§ **DATA SUPPLIED**
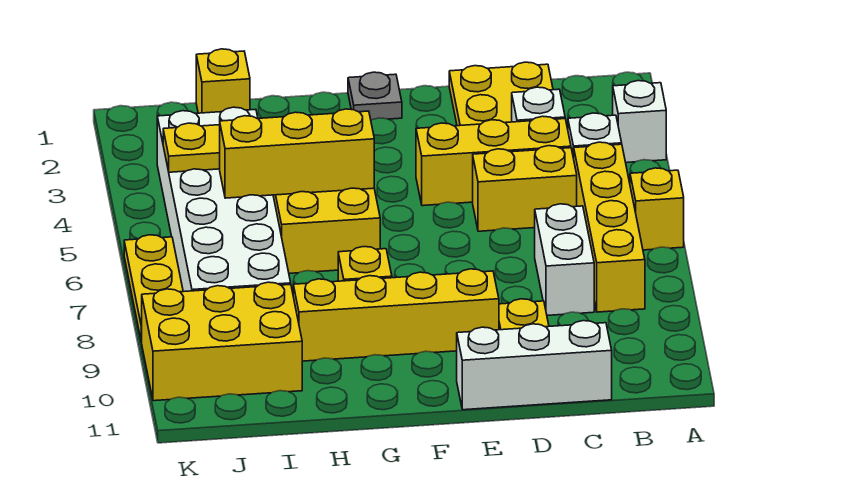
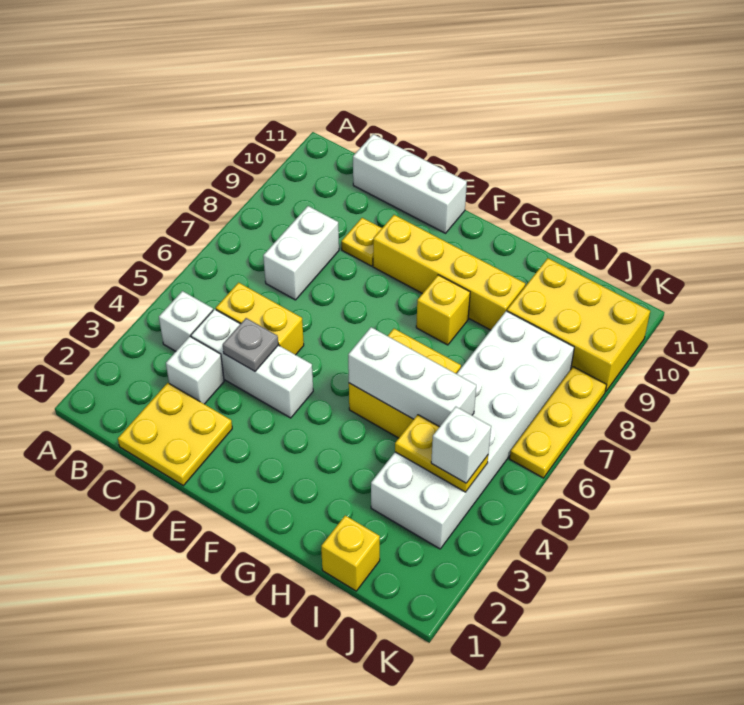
white brick A3 level 1 -> white brick J4 level 3
yellow brick A6 level 1 -> none
yellow brick B5:B8 level 1 -> none
yellow brick C4:E4 level 1 -> white brick C4:E4 level 1
grey plate F1 level 1 -> grey plate D4 level 2
yellow brick G5:I5 level 2 -> white brick G5:I5 level 2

§ **WORK ORDER**
What you return should match the material word for word, apart from the pictures.

§ **EXERCISE RESULT**
white brick A3 level 1 -> white brick J4 level 3
yellow brick A6 level 1 -> none
yellow brick B5:B8 level 1 -> none
yellow brick C4:E4 level 1 -> white brick C4:E4 level 1
grey plate F1 level 1 -> grey plate D4 level 2
yellow brick G5:I5 level 2 -> white brick G5:I5 level 2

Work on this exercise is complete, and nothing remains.